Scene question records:

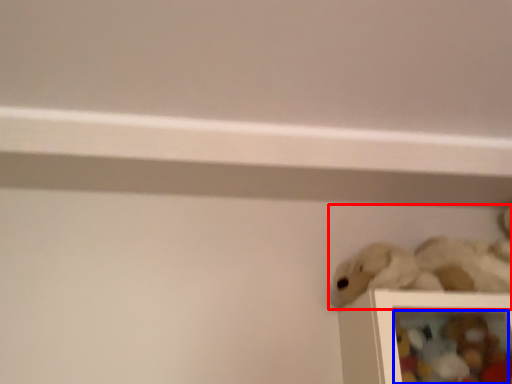
Question: Which point is further to the camera, toy (highlighted by a red box) or toy (highlighted by a blue box)?

Choices:
 (A) toy
 (B) toy

Answer: (B)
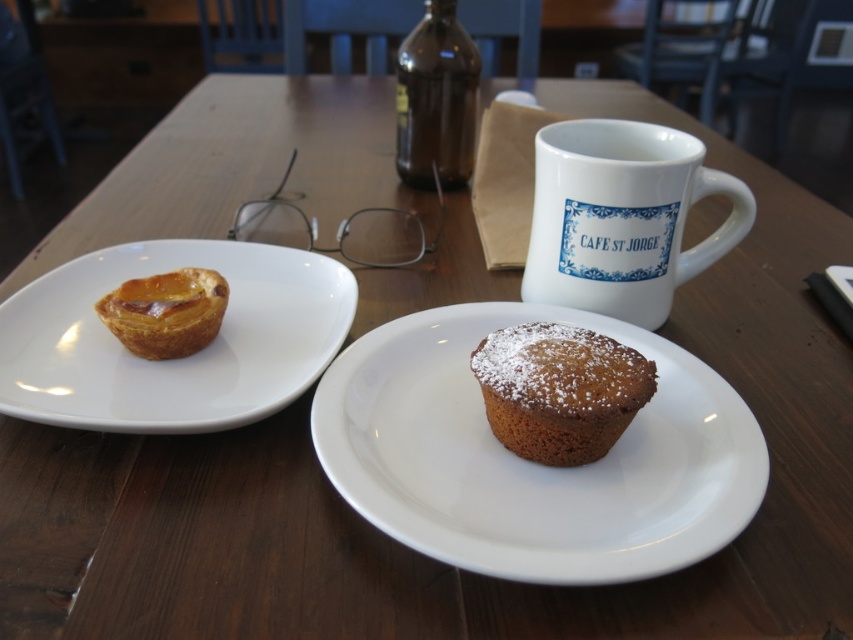
Describe the element at coordinates (622, 218) in the screenshot. The image size is (853, 640). I see `white ceramic mug at upper right` at that location.

Can you confirm if white ceramic mug at upper right is positioned above brown glass bottle at upper center?

Actually, white ceramic mug at upper right is below brown glass bottle at upper center.

Who is more forward, [641,147] or [405,109]?

Point [641,147]

In order to click on white ceramic mug at upper right in this screenshot , I will do `click(622, 218)`.

Does brown matte cupcake at center come in front of white glossy plate at left?

Yes, brown matte cupcake at center is closer to the viewer.

Is brown matte cupcake at center to the right of white glossy plate at left from the viewer's perspective?

Yes, brown matte cupcake at center is to the right of white glossy plate at left.

Identify the location of brown matte cupcake at center. This screenshot has height=640, width=853. (532, 461).

Is brown matte cupcake at center positioned at the back of golden brown flaky pastry at upper left?

No, brown matte cupcake at center is in front of golden brown flaky pastry at upper left.

In the scene shown: Who is more forward, (674, 372) or (120, 284)?

Positioned in front is point (674, 372).

Where is `brown matte cupcake at center`? brown matte cupcake at center is located at coordinates (532, 461).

Prompt:
Quote the items above from their start through the line containing "In order to", inclusive, and leave the pictures out.

Full answer:
Question: Which point is further to the camera, toy (highlighted by a red box) or toy (highlighted by a blue box)?

Choices:
 (A) toy
 (B) toy

Answer: (B)
Describe the element at coordinates (622, 218) in the screenshot. The image size is (853, 640). I see `white ceramic mug at upper right` at that location.

Can you confirm if white ceramic mug at upper right is positioned above brown glass bottle at upper center?

Actually, white ceramic mug at upper right is below brown glass bottle at upper center.

Who is more forward, [641,147] or [405,109]?

Point [641,147]

In order to click on white ceramic mug at upper right in this screenshot , I will do `click(622, 218)`.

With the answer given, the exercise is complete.